What to produce
This exercise calls for retyping every line below exactly, with the images omitted.

#### Dataset content

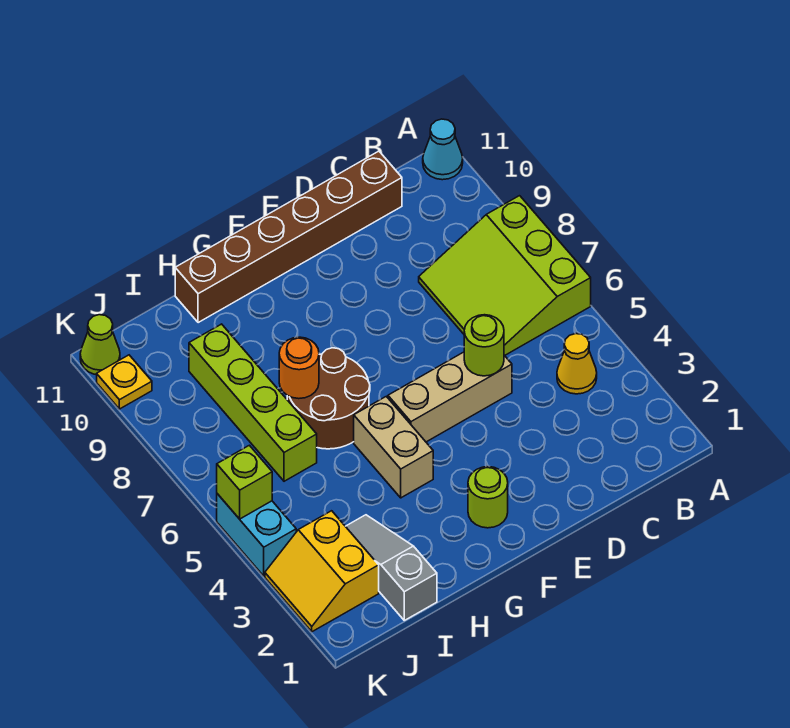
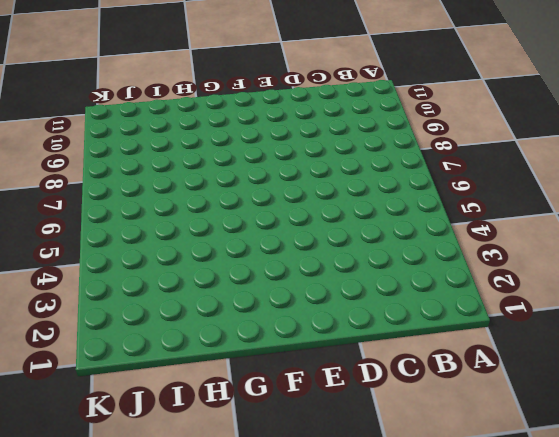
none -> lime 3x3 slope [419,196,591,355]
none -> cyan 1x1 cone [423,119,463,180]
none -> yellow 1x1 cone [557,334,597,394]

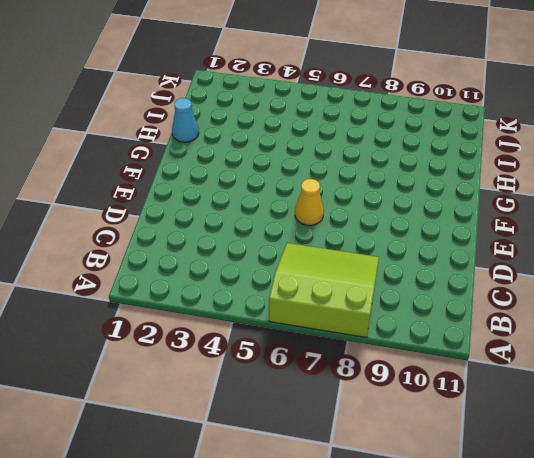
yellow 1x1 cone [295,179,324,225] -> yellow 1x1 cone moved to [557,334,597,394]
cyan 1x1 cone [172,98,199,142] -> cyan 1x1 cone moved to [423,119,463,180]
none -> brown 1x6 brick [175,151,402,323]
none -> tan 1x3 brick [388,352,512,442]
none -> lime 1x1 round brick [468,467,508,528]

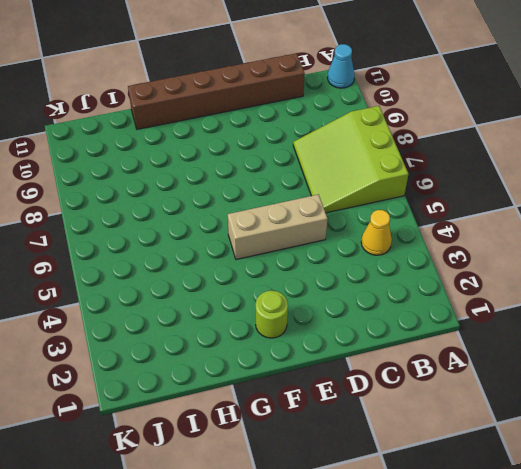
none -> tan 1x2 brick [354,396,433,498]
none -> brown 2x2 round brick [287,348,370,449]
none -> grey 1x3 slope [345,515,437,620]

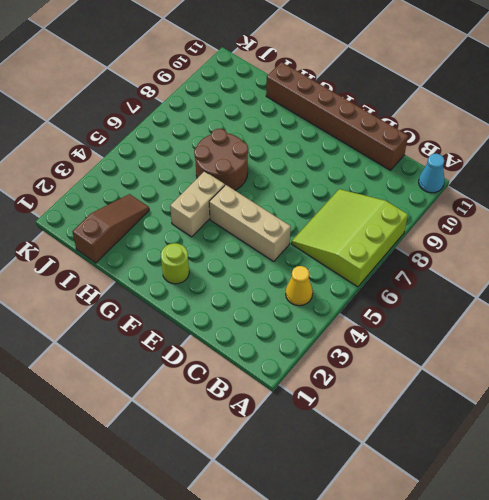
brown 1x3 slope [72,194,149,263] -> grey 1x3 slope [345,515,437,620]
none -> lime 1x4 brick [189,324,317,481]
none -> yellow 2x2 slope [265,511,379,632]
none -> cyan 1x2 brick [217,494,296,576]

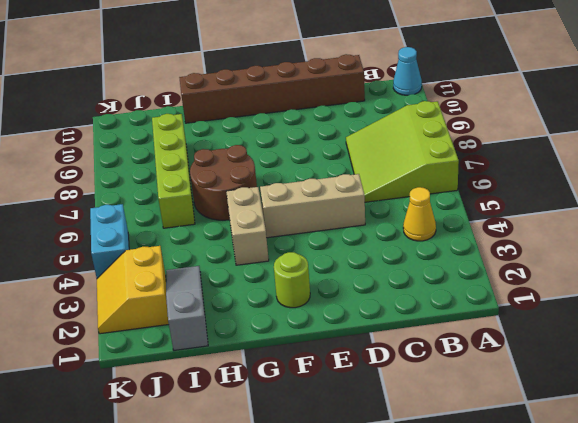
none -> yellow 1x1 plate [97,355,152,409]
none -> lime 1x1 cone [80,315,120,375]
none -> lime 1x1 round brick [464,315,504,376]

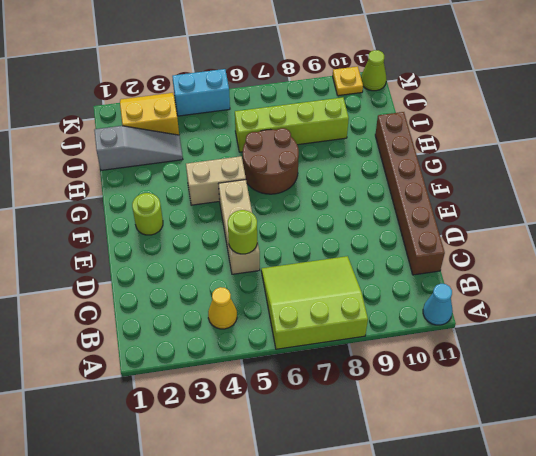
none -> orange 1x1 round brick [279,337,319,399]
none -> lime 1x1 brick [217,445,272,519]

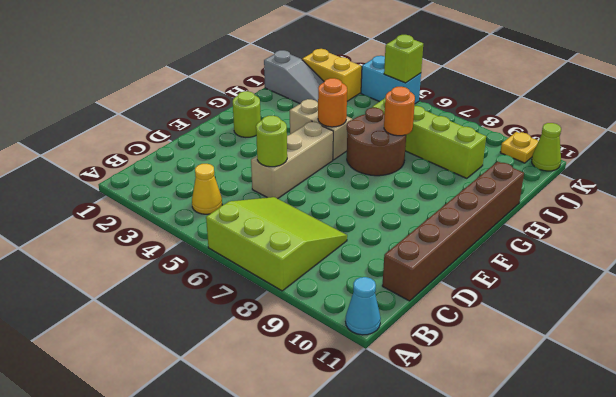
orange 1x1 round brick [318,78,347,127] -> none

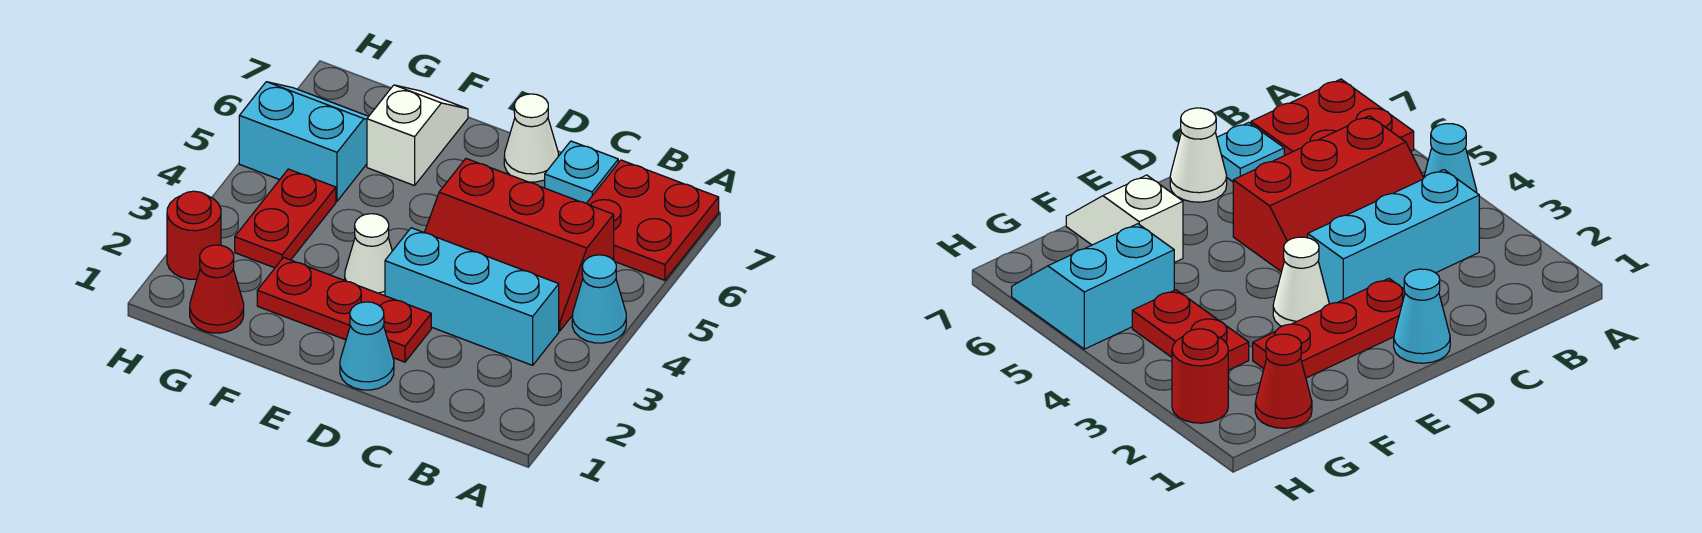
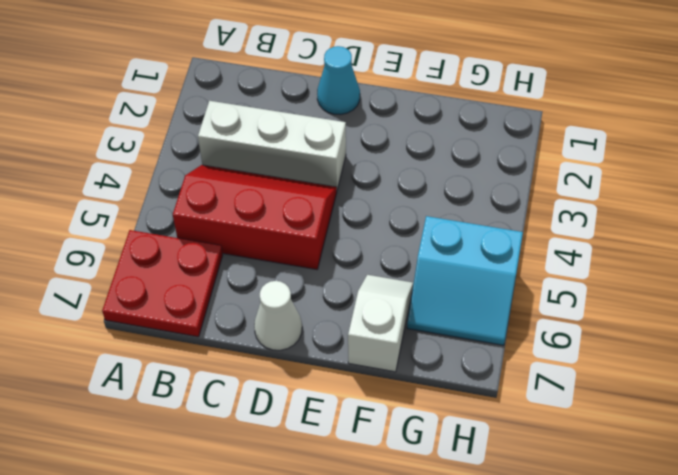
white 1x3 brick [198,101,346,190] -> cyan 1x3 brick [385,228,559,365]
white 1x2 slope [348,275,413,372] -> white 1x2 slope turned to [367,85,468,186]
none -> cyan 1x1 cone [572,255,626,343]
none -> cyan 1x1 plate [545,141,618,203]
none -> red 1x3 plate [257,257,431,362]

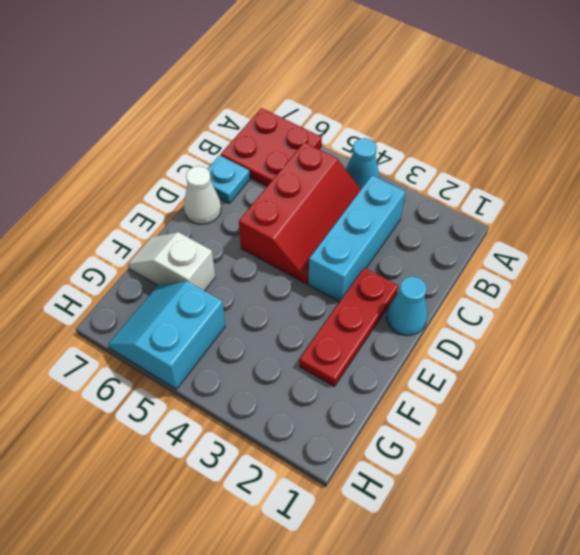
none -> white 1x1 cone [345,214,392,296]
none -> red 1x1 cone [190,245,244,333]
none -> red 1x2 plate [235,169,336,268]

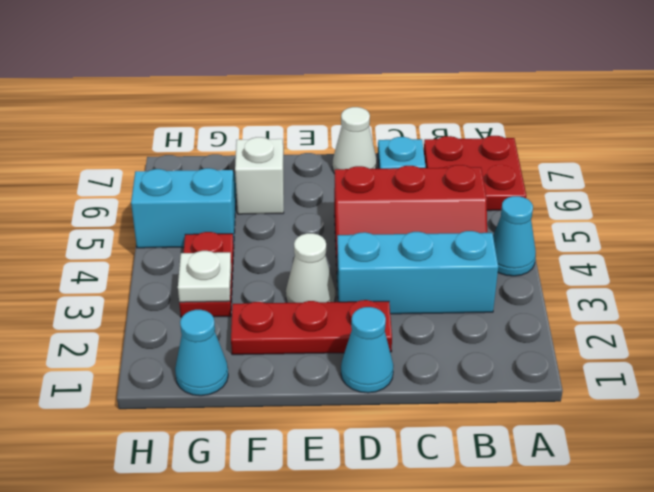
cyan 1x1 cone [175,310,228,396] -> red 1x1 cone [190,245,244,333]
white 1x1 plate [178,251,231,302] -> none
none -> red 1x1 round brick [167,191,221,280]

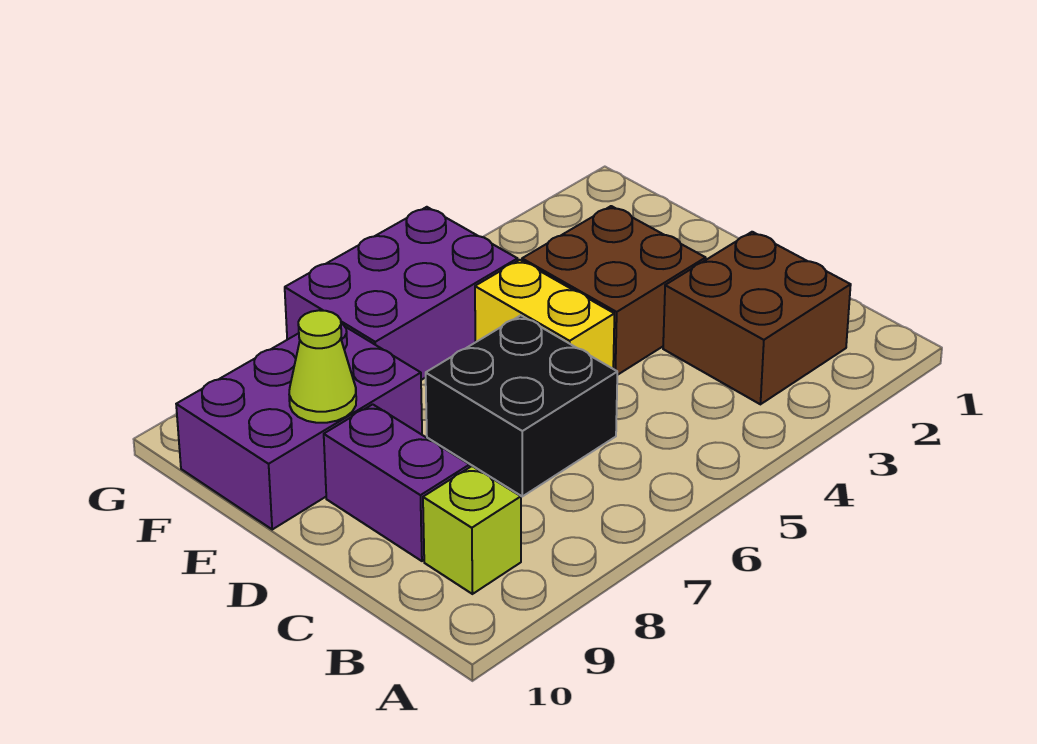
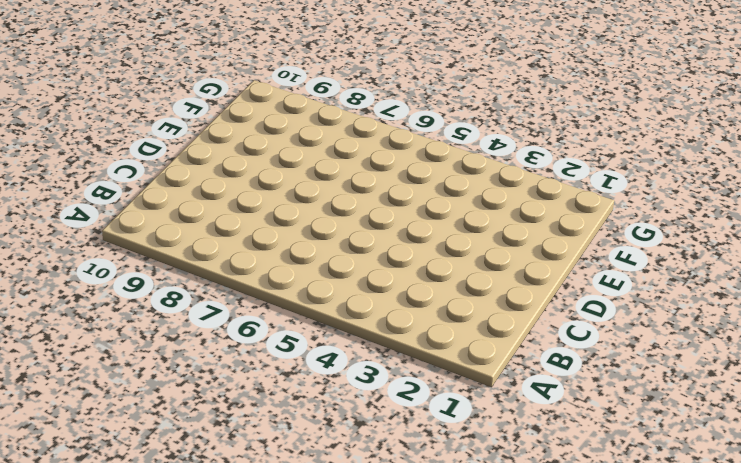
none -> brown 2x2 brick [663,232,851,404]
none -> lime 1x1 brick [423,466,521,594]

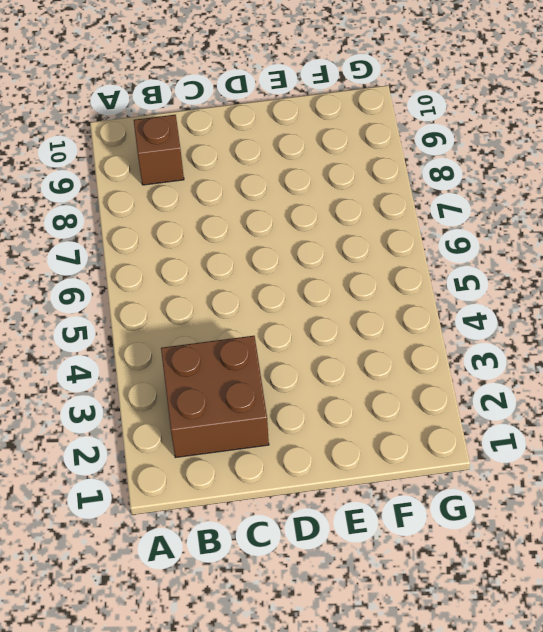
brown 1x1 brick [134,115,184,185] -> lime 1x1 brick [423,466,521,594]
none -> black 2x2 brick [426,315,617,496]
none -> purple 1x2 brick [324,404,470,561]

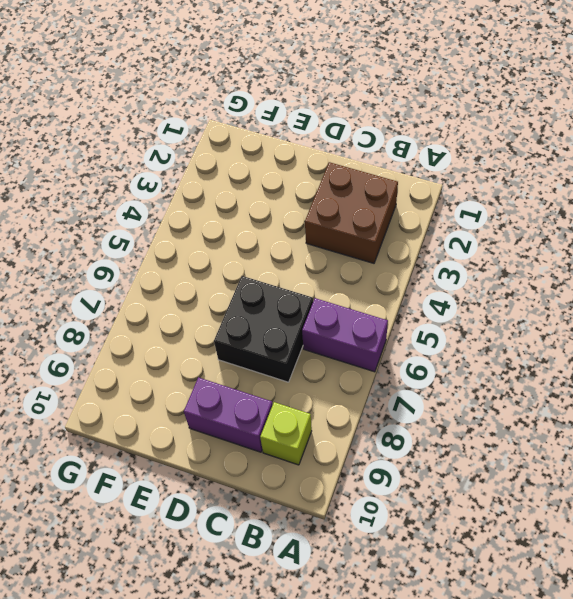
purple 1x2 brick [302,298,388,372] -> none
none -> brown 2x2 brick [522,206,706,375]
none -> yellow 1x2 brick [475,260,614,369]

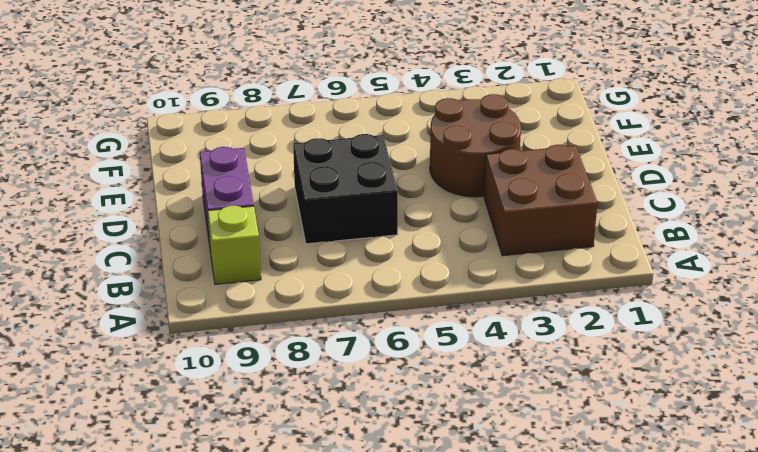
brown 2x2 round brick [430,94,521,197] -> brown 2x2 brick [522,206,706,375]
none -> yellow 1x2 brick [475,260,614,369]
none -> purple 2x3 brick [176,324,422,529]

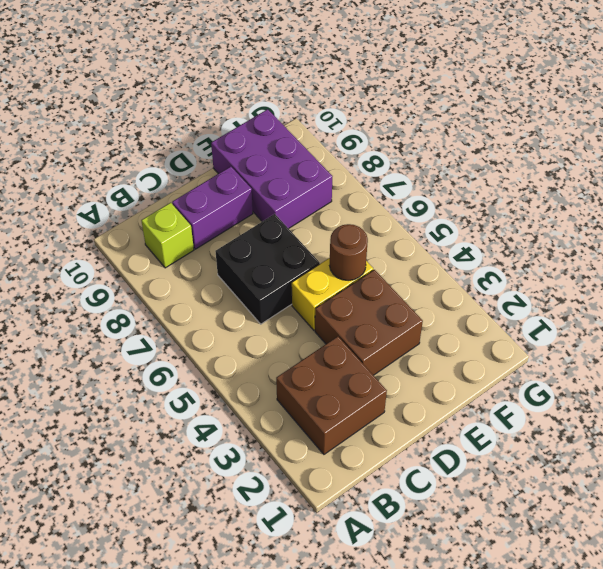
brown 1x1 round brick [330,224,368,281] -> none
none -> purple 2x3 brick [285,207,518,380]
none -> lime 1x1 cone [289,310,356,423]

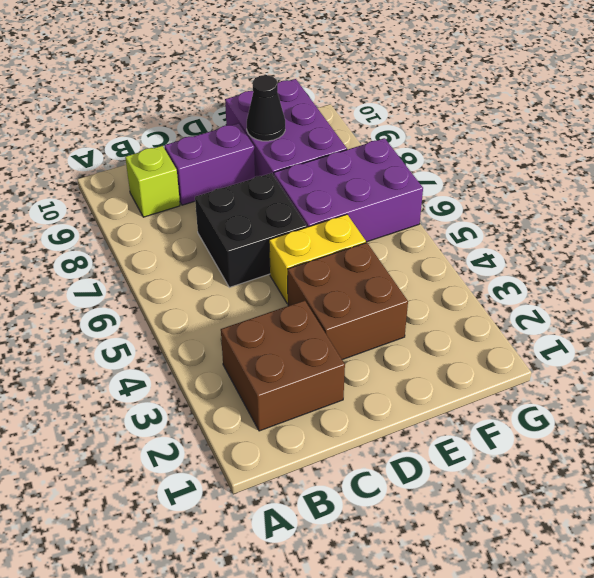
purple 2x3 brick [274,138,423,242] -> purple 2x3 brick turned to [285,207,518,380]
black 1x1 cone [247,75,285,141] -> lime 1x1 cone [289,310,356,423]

########

Exercise result
none -> lime 3x3 slope [419,196,591,355]
none -> cyan 1x1 cone [423,119,463,180]
none -> yellow 1x1 cone [557,334,597,394]

yellow 1x1 cone [295,179,324,225] -> yellow 1x1 cone moved to [557,334,597,394]
cyan 1x1 cone [172,98,199,142] -> cyan 1x1 cone moved to [423,119,463,180]
none -> brown 1x6 brick [175,151,402,323]
none -> tan 1x3 brick [388,352,512,442]
none -> lime 1x1 round brick [468,467,508,528]

none -> tan 1x2 brick [354,396,433,498]
none -> brown 2x2 round brick [287,348,370,449]
none -> grey 1x3 slope [345,515,437,620]

brown 1x3 slope [72,194,149,263] -> grey 1x3 slope [345,515,437,620]
none -> lime 1x4 brick [189,324,317,481]
none -> yellow 2x2 slope [265,511,379,632]
none -> cyan 1x2 brick [217,494,296,576]

none -> yellow 1x1 plate [97,355,152,409]
none -> lime 1x1 cone [80,315,120,375]
none -> lime 1x1 round brick [464,315,504,376]

none -> orange 1x1 round brick [279,337,319,399]
none -> lime 1x1 brick [217,445,272,519]

orange 1x1 round brick [318,78,347,127] -> none

white 1x3 brick [198,101,346,190] -> cyan 1x3 brick [385,228,559,365]
white 1x2 slope [348,275,413,372] -> white 1x2 slope turned to [367,85,468,186]
none -> cyan 1x1 cone [572,255,626,343]
none -> cyan 1x1 plate [545,141,618,203]
none -> red 1x3 plate [257,257,431,362]

none -> white 1x1 cone [345,214,392,296]
none -> red 1x1 cone [190,245,244,333]
none -> red 1x2 plate [235,169,336,268]

cyan 1x1 cone [175,310,228,396] -> red 1x1 cone [190,245,244,333]
white 1x1 plate [178,251,231,302] -> none
none -> red 1x1 round brick [167,191,221,280]

none -> brown 2x2 brick [663,232,851,404]
none -> lime 1x1 brick [423,466,521,594]

brown 1x1 brick [134,115,184,185] -> lime 1x1 brick [423,466,521,594]
none -> black 2x2 brick [426,315,617,496]
none -> purple 1x2 brick [324,404,470,561]

purple 1x2 brick [302,298,388,372] -> none
none -> brown 2x2 brick [522,206,706,375]
none -> yellow 1x2 brick [475,260,614,369]

brown 2x2 round brick [430,94,521,197] -> brown 2x2 brick [522,206,706,375]
none -> yellow 1x2 brick [475,260,614,369]
none -> purple 2x3 brick [176,324,422,529]

brown 1x1 round brick [330,224,368,281] -> none
none -> purple 2x3 brick [285,207,518,380]
none -> lime 1x1 cone [289,310,356,423]

purple 2x3 brick [274,138,423,242] -> purple 2x3 brick turned to [285,207,518,380]
black 1x1 cone [247,75,285,141] -> lime 1x1 cone [289,310,356,423]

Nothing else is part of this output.